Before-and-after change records
┏━━

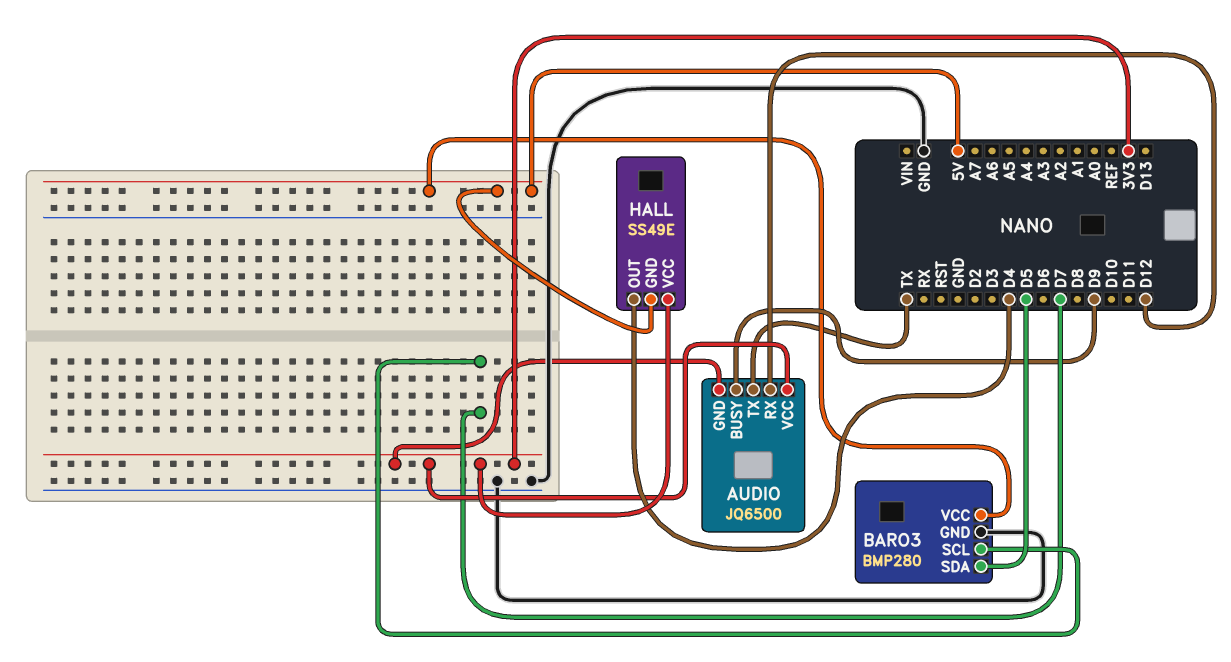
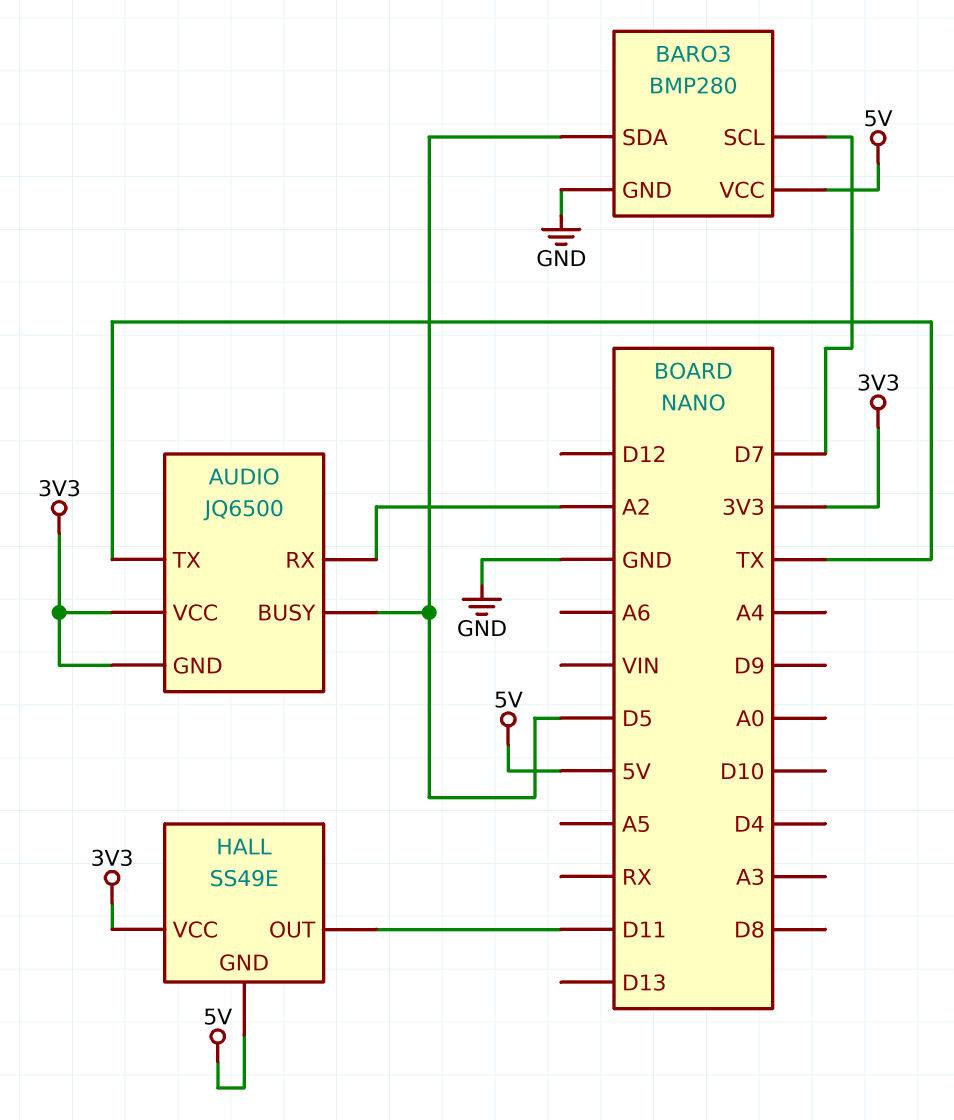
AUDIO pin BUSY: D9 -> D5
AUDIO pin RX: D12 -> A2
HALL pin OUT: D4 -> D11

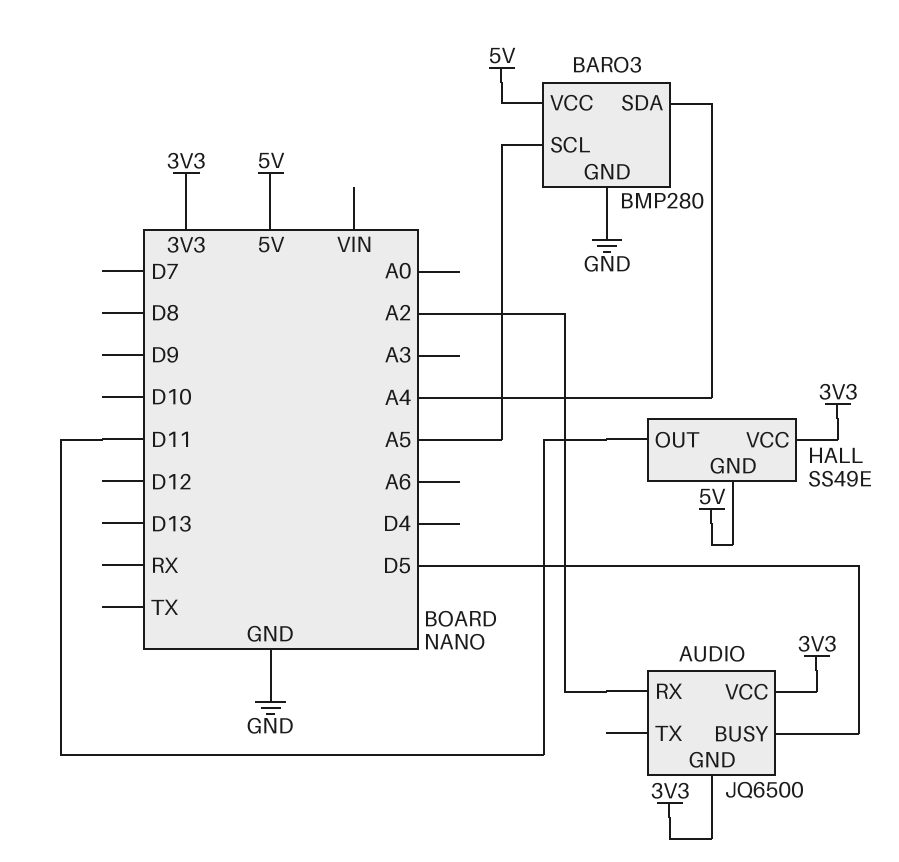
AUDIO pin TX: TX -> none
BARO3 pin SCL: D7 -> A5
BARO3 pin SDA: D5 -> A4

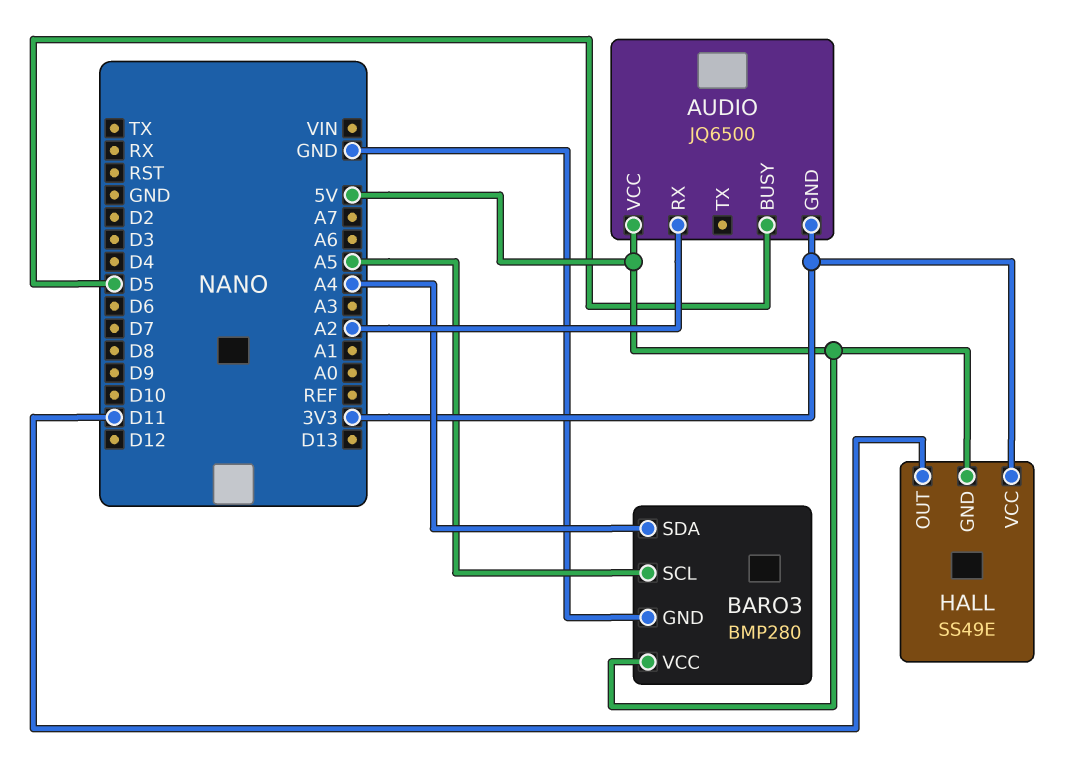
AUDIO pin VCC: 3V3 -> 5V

┗━━

*Aim of the task*
Take the line containing "AUDIO pin RX: D12 -> A2" and all lines after it to the end of the data above, and reproduce them exactly, leaving out pictures. Nothing else belongs in the copy.

*Written solution*
AUDIO pin RX: D12 -> A2
HALL pin OUT: D4 -> D11

AUDIO pin TX: TX -> none
BARO3 pin SCL: D7 -> A5
BARO3 pin SDA: D5 -> A4

AUDIO pin VCC: 3V3 -> 5V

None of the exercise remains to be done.